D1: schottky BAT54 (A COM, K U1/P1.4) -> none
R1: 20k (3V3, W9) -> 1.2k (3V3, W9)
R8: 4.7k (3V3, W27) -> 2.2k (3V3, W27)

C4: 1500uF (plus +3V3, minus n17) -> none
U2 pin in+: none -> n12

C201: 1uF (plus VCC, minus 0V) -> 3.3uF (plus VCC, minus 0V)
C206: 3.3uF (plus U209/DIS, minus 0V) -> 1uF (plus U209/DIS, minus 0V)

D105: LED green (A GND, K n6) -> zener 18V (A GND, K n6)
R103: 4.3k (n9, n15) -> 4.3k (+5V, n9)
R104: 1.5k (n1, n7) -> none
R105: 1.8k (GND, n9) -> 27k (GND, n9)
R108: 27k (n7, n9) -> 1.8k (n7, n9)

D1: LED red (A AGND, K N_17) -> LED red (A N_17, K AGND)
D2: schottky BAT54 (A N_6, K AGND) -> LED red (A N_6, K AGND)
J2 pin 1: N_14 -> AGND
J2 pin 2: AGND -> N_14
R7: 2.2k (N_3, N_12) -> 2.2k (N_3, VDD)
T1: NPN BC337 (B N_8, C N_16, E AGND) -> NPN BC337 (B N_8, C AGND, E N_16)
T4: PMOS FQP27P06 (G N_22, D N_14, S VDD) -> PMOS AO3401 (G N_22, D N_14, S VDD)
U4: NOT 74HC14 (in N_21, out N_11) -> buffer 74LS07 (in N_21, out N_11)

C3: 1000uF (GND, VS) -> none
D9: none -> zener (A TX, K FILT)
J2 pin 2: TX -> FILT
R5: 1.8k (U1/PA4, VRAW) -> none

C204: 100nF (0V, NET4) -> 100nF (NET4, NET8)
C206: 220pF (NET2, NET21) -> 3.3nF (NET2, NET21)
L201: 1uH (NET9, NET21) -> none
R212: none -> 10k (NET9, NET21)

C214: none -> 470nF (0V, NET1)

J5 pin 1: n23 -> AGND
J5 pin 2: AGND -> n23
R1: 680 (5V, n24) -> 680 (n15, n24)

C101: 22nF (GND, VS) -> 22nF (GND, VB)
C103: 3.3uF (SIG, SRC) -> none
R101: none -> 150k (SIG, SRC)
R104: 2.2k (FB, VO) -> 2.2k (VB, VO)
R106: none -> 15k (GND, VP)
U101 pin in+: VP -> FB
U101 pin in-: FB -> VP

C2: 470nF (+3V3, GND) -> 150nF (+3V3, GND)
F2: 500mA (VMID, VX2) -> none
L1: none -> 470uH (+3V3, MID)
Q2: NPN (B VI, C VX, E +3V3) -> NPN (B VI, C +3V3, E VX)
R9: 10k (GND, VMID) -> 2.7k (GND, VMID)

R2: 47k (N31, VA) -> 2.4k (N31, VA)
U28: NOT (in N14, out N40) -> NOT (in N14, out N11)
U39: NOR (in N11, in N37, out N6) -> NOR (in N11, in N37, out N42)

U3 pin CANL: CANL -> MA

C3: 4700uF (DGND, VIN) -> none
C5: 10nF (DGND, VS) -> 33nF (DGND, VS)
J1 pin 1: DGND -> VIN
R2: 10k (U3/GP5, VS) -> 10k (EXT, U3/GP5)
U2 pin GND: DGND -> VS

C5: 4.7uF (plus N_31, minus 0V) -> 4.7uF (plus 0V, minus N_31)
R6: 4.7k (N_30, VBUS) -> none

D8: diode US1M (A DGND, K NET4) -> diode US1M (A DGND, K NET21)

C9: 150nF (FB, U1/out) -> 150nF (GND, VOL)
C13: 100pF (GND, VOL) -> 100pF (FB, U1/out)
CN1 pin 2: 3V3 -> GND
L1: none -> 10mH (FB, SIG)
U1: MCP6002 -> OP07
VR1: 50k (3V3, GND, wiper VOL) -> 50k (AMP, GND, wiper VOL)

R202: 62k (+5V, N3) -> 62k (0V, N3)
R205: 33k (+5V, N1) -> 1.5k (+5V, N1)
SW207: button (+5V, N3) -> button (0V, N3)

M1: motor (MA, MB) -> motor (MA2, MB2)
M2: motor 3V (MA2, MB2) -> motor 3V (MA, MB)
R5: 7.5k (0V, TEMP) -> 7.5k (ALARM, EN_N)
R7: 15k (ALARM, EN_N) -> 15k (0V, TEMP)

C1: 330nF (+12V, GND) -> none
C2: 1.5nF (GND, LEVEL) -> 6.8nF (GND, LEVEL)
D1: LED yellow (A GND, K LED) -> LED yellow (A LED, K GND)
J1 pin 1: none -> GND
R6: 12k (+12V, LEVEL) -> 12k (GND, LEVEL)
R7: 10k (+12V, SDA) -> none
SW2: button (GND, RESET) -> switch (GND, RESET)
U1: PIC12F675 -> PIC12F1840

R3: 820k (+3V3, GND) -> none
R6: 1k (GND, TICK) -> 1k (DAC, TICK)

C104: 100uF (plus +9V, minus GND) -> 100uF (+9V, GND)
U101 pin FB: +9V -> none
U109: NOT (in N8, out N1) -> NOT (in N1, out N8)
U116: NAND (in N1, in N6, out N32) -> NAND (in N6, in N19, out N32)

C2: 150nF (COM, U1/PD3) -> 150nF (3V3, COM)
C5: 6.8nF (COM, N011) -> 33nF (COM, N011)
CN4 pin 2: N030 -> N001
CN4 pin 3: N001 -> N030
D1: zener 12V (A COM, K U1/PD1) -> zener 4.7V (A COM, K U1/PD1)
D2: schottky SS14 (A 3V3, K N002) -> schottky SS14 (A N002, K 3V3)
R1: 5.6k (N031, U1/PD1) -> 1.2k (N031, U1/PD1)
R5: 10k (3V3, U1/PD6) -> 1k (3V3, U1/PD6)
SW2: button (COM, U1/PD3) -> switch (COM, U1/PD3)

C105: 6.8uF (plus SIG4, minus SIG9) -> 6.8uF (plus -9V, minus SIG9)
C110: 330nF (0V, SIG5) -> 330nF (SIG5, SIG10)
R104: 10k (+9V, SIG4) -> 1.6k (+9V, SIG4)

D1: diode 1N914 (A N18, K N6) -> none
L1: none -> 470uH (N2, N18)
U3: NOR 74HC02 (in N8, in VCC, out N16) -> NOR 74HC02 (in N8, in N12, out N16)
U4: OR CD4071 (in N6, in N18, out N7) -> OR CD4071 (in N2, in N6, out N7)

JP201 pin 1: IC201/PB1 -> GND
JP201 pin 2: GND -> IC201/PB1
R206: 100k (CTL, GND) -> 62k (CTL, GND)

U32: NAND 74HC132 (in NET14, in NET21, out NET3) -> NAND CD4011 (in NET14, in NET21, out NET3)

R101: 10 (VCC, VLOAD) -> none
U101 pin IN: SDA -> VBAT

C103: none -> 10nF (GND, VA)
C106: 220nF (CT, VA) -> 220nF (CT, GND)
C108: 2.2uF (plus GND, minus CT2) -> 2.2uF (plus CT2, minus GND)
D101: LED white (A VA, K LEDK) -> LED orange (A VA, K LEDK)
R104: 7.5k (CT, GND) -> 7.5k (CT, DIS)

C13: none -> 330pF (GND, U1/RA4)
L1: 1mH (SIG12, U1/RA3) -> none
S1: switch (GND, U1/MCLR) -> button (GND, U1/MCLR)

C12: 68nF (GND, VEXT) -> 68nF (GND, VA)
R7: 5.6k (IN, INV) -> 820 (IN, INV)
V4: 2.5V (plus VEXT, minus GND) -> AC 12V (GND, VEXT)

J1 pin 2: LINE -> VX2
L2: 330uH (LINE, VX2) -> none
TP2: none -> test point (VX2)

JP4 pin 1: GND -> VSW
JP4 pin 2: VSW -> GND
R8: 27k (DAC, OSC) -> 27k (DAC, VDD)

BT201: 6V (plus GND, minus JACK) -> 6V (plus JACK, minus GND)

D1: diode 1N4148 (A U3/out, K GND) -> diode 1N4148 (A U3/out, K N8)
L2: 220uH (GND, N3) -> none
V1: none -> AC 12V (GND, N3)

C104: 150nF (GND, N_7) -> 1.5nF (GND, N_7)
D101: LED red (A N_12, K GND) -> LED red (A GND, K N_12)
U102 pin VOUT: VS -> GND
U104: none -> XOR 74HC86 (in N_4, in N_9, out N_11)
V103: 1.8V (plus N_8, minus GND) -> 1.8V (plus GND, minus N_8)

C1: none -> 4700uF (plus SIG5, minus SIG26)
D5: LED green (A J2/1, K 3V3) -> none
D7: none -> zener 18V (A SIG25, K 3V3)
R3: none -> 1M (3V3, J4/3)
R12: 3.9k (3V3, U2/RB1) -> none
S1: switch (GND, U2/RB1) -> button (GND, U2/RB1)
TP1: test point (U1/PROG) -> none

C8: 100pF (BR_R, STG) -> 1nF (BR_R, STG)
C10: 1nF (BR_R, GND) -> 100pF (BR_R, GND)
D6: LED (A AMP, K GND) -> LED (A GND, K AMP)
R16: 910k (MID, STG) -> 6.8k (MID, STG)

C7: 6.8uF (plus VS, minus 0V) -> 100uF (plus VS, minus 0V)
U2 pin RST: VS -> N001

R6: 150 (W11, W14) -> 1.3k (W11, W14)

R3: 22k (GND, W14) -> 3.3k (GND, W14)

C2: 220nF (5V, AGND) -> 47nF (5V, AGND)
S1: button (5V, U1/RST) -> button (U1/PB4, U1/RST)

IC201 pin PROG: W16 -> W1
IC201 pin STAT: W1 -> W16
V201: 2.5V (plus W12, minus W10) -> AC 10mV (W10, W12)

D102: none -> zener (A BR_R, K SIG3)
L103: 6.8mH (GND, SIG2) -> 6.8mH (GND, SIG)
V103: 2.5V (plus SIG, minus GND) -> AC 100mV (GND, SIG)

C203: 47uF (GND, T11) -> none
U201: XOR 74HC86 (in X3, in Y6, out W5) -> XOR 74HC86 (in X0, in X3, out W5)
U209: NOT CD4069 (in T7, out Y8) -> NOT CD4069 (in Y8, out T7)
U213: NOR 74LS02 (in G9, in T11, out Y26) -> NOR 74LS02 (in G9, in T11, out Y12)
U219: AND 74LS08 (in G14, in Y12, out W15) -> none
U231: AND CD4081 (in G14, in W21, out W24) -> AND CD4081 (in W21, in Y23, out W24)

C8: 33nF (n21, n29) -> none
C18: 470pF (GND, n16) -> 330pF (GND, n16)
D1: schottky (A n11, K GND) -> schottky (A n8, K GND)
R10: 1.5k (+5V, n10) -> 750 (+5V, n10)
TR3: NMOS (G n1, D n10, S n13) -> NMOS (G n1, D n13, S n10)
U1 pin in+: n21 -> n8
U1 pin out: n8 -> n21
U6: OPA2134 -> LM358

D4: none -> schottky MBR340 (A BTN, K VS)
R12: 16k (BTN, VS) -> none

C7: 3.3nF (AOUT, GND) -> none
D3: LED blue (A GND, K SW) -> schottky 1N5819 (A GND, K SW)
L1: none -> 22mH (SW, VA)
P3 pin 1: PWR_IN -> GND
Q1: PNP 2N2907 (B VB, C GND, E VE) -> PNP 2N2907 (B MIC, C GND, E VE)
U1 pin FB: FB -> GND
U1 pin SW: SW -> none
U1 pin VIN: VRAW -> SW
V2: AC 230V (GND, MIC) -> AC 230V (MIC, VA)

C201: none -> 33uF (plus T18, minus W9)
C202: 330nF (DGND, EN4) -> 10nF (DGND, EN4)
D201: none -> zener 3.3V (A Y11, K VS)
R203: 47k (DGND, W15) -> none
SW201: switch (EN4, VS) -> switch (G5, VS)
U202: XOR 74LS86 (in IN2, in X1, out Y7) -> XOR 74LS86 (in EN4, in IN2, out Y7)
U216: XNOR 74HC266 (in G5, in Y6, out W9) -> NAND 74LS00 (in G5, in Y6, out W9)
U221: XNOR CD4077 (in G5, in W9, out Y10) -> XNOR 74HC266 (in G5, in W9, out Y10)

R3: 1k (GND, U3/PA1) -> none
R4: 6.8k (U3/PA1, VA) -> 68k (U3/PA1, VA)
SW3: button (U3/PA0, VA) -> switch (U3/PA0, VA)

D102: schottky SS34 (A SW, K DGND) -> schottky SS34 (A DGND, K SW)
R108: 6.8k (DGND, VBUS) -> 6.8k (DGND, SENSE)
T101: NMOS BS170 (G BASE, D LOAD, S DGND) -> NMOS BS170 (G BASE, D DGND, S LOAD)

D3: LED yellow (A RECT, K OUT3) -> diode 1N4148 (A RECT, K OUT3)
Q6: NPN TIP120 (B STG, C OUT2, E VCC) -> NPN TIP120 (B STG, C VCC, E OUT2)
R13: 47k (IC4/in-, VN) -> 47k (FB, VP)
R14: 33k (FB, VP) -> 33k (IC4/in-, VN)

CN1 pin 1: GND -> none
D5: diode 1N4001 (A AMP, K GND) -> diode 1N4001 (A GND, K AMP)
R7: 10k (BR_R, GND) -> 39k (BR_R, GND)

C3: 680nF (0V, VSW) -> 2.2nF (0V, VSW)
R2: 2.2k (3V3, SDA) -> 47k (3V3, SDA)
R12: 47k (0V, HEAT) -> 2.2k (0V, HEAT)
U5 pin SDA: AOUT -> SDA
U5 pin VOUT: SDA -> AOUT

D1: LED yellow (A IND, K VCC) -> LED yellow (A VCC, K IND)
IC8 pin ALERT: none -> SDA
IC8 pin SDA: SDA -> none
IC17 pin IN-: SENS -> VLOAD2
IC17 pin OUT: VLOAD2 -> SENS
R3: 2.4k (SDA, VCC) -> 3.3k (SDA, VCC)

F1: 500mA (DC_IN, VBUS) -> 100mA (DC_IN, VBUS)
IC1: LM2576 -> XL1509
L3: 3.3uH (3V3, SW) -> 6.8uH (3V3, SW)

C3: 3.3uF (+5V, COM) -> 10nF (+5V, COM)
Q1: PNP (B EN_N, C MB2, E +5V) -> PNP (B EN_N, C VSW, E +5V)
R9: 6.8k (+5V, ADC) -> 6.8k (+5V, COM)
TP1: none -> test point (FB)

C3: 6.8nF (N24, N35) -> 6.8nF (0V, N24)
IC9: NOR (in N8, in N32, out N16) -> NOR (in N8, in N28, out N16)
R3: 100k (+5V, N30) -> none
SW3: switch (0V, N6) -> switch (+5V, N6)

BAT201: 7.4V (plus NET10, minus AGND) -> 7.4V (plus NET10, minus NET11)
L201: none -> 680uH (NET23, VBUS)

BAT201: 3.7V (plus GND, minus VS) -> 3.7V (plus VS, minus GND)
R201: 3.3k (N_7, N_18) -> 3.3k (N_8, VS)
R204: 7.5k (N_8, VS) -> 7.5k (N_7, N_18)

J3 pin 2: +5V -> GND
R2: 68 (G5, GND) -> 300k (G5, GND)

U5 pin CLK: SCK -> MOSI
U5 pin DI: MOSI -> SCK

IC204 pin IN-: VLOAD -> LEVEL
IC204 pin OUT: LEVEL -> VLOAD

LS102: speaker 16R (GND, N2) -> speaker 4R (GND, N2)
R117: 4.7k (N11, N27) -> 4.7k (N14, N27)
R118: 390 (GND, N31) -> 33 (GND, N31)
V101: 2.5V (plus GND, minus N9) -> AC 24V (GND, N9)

------------------------------------

> _YOUR GOAL_
From the data above, reproduce word for word the lines running from the line with "C1: 330nF (+12V, GND) -> none" to the line with "R1: 5.6k (N031, U1/PD1)", ends included.

> _ANSWER BELOW_
C1: 330nF (+12V, GND) -> none
C2: 1.5nF (GND, LEVEL) -> 6.8nF (GND, LEVEL)
D1: LED yellow (A GND, K LED) -> LED yellow (A LED, K GND)
J1 pin 1: none -> GND
R6: 12k (+12V, LEVEL) -> 12k (GND, LEVEL)
R7: 10k (+12V, SDA) -> none
SW2: button (GND, RESET) -> switch (GND, RESET)
U1: PIC12F675 -> PIC12F1840

R3: 820k (+3V3, GND) -> none
R6: 1k (GND, TICK) -> 1k (DAC, TICK)

C104: 100uF (plus +9V, minus GND) -> 100uF (+9V, GND)
U101 pin FB: +9V -> none
U109: NOT (in N8, out N1) -> NOT (in N1, out N8)
U116: NAND (in N1, in N6, out N32) -> NAND (in N6, in N19, out N32)

C2: 150nF (COM, U1/PD3) -> 150nF (3V3, COM)
C5: 6.8nF (COM, N011) -> 33nF (COM, N011)
CN4 pin 2: N030 -> N001
CN4 pin 3: N001 -> N030
D1: zener 12V (A COM, K U1/PD1) -> zener 4.7V (A COM, K U1/PD1)
D2: schottky SS14 (A 3V3, K N002) -> schottky SS14 (A N002, K 3V3)
R1: 5.6k (N031, U1/PD1) -> 1.2k (N031, U1/PD1)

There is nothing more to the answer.